WHAT YOU ARE ASKED TO DO: A single number is the answer here: the count of lines in the data below that include the word "move".

PROVIDED DATA:
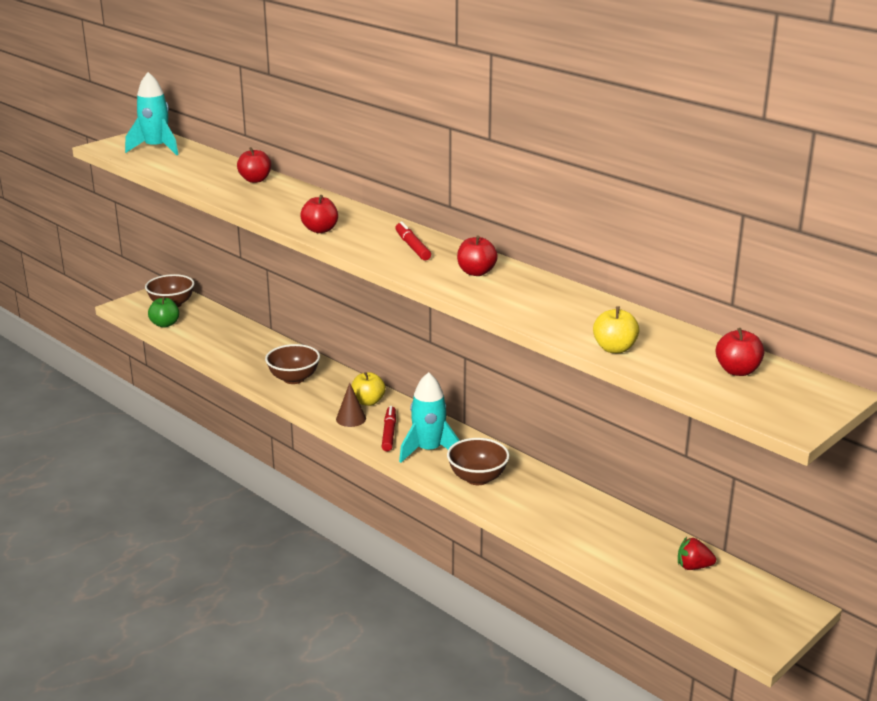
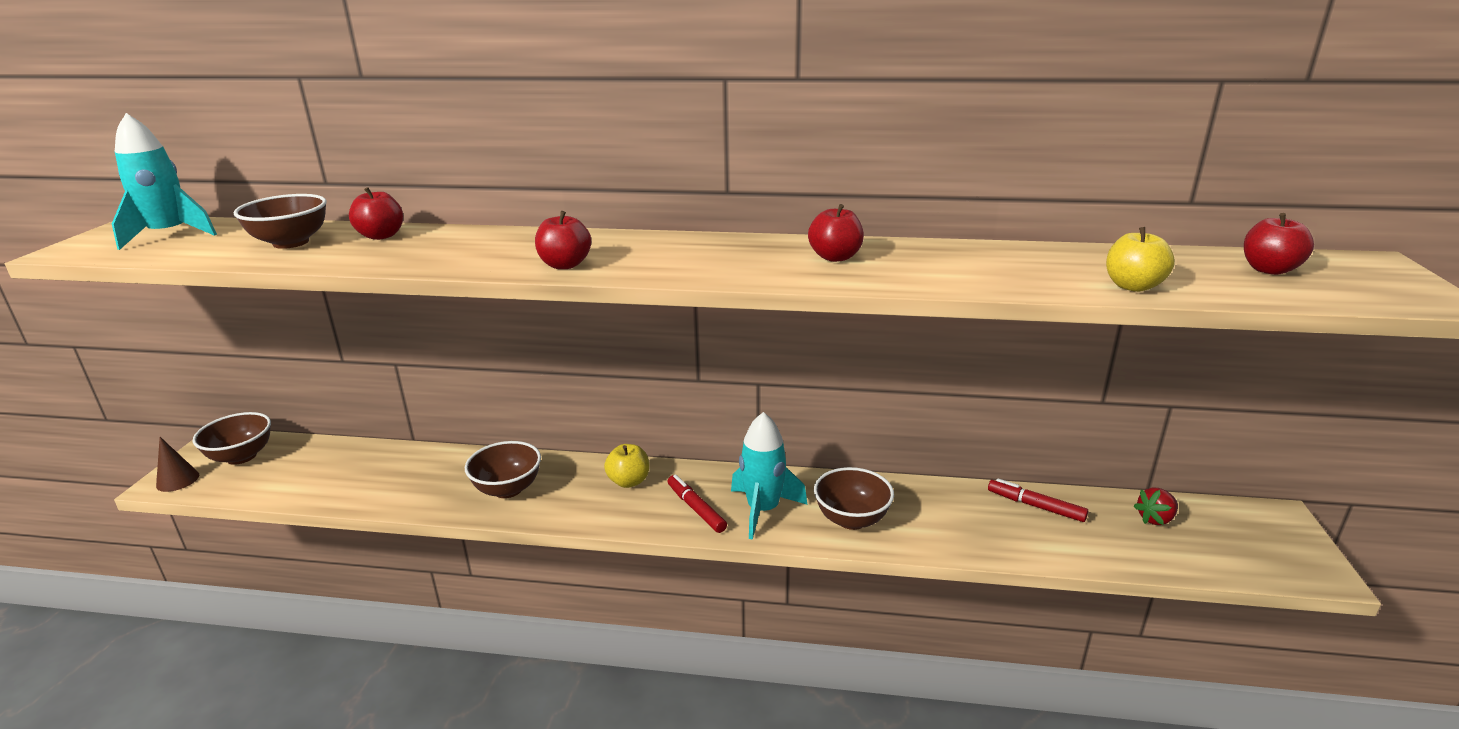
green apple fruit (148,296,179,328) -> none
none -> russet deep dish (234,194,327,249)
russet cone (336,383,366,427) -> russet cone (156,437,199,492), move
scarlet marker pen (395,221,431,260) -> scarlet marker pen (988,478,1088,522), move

ANSWER AREA: 2